Difference listings:
────────

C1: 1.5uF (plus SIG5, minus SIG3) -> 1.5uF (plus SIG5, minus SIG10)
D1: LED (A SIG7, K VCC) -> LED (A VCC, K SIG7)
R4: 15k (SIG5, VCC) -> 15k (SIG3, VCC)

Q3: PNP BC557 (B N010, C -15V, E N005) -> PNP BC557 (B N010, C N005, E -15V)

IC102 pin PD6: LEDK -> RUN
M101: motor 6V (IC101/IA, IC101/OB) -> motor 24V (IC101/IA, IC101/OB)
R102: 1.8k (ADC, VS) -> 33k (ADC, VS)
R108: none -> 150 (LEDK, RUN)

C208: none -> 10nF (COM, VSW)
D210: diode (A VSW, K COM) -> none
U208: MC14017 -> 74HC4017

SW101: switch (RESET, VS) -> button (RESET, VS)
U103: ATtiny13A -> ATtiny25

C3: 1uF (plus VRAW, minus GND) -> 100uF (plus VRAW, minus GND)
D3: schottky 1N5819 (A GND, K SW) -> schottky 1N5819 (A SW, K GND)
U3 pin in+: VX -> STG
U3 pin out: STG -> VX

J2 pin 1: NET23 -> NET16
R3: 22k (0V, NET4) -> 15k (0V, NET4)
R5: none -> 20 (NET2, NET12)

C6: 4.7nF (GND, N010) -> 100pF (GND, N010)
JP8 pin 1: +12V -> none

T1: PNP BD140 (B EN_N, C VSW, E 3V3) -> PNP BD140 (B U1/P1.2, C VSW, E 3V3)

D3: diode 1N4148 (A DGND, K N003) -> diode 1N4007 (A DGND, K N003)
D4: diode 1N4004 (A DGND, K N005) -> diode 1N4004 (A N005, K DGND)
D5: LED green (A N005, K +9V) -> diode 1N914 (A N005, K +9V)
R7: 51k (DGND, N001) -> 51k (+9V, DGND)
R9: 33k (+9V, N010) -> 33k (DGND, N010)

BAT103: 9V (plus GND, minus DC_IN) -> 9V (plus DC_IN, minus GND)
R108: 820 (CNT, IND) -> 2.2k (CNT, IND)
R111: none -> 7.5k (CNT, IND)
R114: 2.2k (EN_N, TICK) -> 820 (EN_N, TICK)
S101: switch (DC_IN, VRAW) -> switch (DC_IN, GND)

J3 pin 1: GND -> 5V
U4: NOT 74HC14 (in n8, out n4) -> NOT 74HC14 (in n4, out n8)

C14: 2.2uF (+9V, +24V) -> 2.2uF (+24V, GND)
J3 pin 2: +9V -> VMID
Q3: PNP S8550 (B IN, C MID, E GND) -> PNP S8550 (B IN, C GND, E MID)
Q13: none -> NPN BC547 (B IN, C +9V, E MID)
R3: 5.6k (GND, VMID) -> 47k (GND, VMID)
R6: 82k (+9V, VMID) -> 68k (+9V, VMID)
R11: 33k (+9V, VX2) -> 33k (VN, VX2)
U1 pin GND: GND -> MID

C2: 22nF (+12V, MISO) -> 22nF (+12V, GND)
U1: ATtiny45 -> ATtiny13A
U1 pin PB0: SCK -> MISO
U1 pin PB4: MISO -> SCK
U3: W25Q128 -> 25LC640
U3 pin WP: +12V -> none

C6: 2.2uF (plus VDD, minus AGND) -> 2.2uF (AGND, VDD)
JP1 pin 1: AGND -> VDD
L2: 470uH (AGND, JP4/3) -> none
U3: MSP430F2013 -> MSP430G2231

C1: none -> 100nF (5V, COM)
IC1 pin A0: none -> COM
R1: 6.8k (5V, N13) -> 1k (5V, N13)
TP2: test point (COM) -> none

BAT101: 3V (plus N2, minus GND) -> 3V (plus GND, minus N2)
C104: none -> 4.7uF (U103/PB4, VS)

────────

Print every record above exactly as it was given.

Task answer.
C1: 1.5uF (plus SIG5, minus SIG3) -> 1.5uF (plus SIG5, minus SIG10)
D1: LED (A SIG7, K VCC) -> LED (A VCC, K SIG7)
R4: 15k (SIG5, VCC) -> 15k (SIG3, VCC)

Q3: PNP BC557 (B N010, C -15V, E N005) -> PNP BC557 (B N010, C N005, E -15V)

IC102 pin PD6: LEDK -> RUN
M101: motor 6V (IC101/IA, IC101/OB) -> motor 24V (IC101/IA, IC101/OB)
R102: 1.8k (ADC, VS) -> 33k (ADC, VS)
R108: none -> 150 (LEDK, RUN)

C208: none -> 10nF (COM, VSW)
D210: diode (A VSW, K COM) -> none
U208: MC14017 -> 74HC4017

SW101: switch (RESET, VS) -> button (RESET, VS)
U103: ATtiny13A -> ATtiny25

C3: 1uF (plus VRAW, minus GND) -> 100uF (plus VRAW, minus GND)
D3: schottky 1N5819 (A GND, K SW) -> schottky 1N5819 (A SW, K GND)
U3 pin in+: VX -> STG
U3 pin out: STG -> VX

J2 pin 1: NET23 -> NET16
R3: 22k (0V, NET4) -> 15k (0V, NET4)
R5: none -> 20 (NET2, NET12)

C6: 4.7nF (GND, N010) -> 100pF (GND, N010)
JP8 pin 1: +12V -> none

T1: PNP BD140 (B EN_N, C VSW, E 3V3) -> PNP BD140 (B U1/P1.2, C VSW, E 3V3)

D3: diode 1N4148 (A DGND, K N003) -> diode 1N4007 (A DGND, K N003)
D4: diode 1N4004 (A DGND, K N005) -> diode 1N4004 (A N005, K DGND)
D5: LED green (A N005, K +9V) -> diode 1N914 (A N005, K +9V)
R7: 51k (DGND, N001) -> 51k (+9V, DGND)
R9: 33k (+9V, N010) -> 33k (DGND, N010)

BAT103: 9V (plus GND, minus DC_IN) -> 9V (plus DC_IN, minus GND)
R108: 820 (CNT, IND) -> 2.2k (CNT, IND)
R111: none -> 7.5k (CNT, IND)
R114: 2.2k (EN_N, TICK) -> 820 (EN_N, TICK)
S101: switch (DC_IN, VRAW) -> switch (DC_IN, GND)

J3 pin 1: GND -> 5V
U4: NOT 74HC14 (in n8, out n4) -> NOT 74HC14 (in n4, out n8)

C14: 2.2uF (+9V, +24V) -> 2.2uF (+24V, GND)
J3 pin 2: +9V -> VMID
Q3: PNP S8550 (B IN, C MID, E GND) -> PNP S8550 (B IN, C GND, E MID)
Q13: none -> NPN BC547 (B IN, C +9V, E MID)
R3: 5.6k (GND, VMID) -> 47k (GND, VMID)
R6: 82k (+9V, VMID) -> 68k (+9V, VMID)
R11: 33k (+9V, VX2) -> 33k (VN, VX2)
U1 pin GND: GND -> MID

C2: 22nF (+12V, MISO) -> 22nF (+12V, GND)
U1: ATtiny45 -> ATtiny13A
U1 pin PB0: SCK -> MISO
U1 pin PB4: MISO -> SCK
U3: W25Q128 -> 25LC640
U3 pin WP: +12V -> none

C6: 2.2uF (plus VDD, minus AGND) -> 2.2uF (AGND, VDD)
JP1 pin 1: AGND -> VDD
L2: 470uH (AGND, JP4/3) -> none
U3: MSP430F2013 -> MSP430G2231

C1: none -> 100nF (5V, COM)
IC1 pin A0: none -> COM
R1: 6.8k (5V, N13) -> 1k (5V, N13)
TP2: test point (COM) -> none

BAT101: 3V (plus N2, minus GND) -> 3V (plus GND, minus N2)
C104: none -> 4.7uF (U103/PB4, VS)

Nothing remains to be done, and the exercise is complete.